# What you will do:
Leaving out the images, transcribe every record below exactly.

Object tracking data:
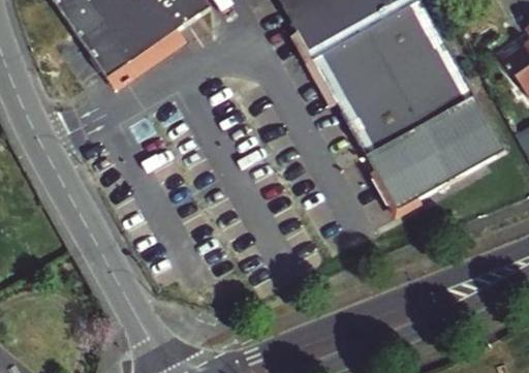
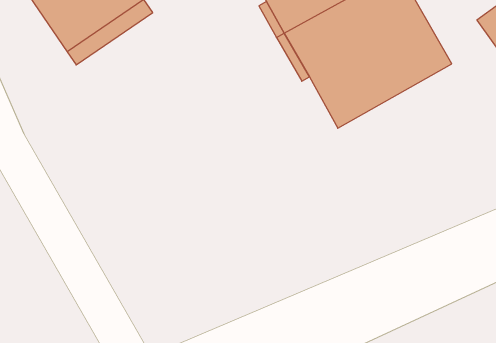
building: [364,90,501,207] -> none

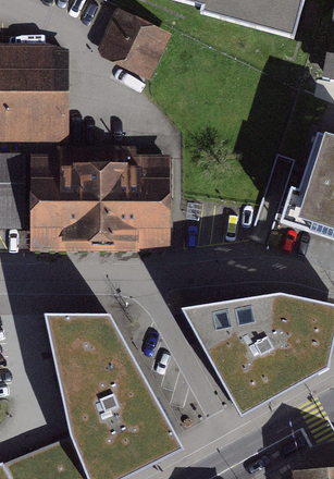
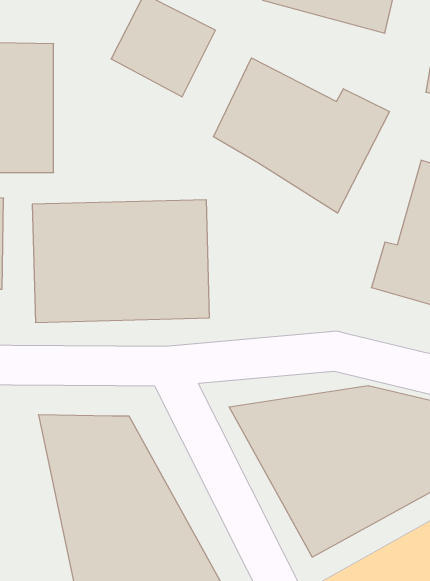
building: none -> [213,58,389,213]

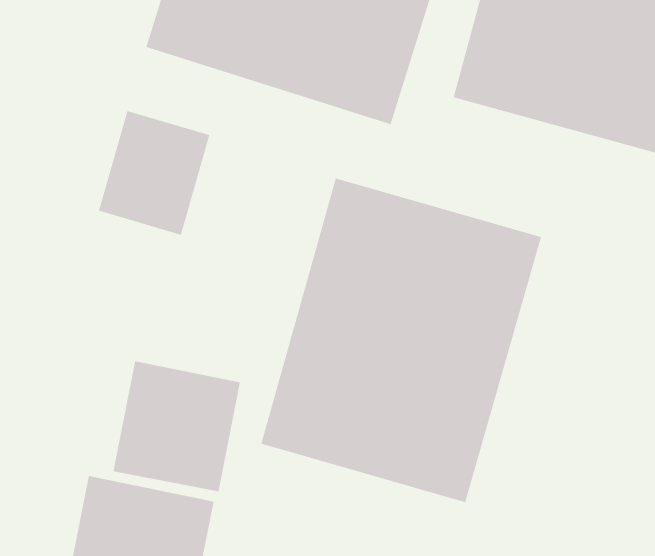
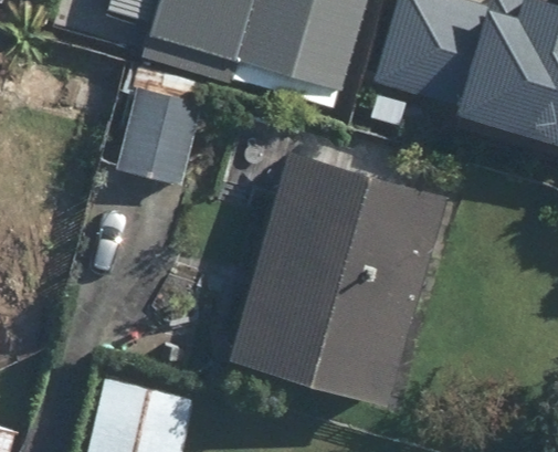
building: [113,360,240,492] -> none

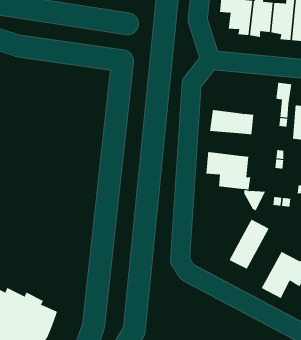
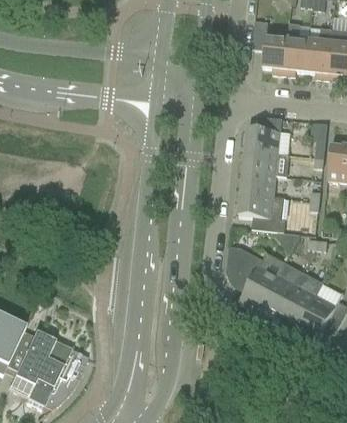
building: none -> [245,126,280,152]
building: none -> [240,170,275,195]
building: none -> [226,245,278,312]
building: none -> [281,270,323,322]

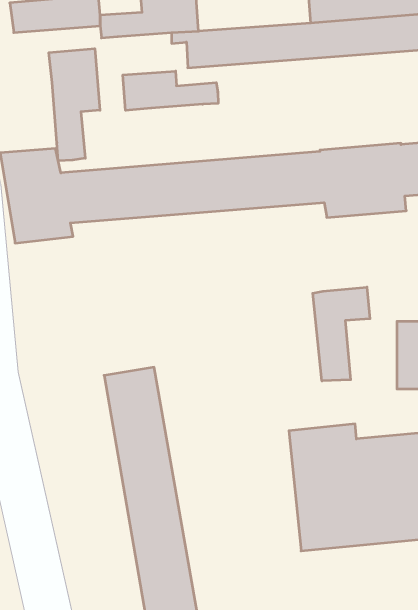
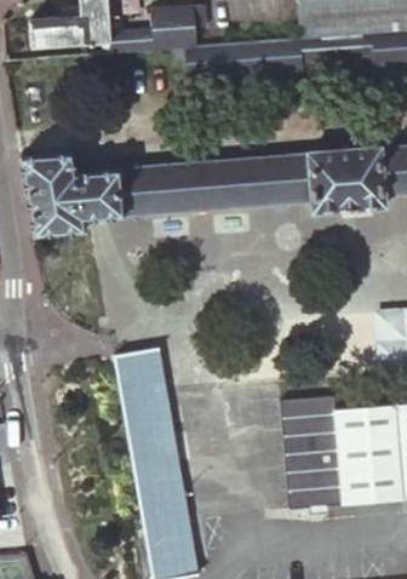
building: [49,49,100,161] -> none
building: [123,71,218,110] -> none
building: [313,287,370,381] -> none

# Reply to the exercise:
building: [364,90,501,207] -> none

building: none -> [213,58,389,213]

building: [113,360,240,492] -> none

building: none -> [245,126,280,152]
building: none -> [240,170,275,195]
building: none -> [226,245,278,312]
building: none -> [281,270,323,322]

building: [49,49,100,161] -> none
building: [123,71,218,110] -> none
building: [313,287,370,381] -> none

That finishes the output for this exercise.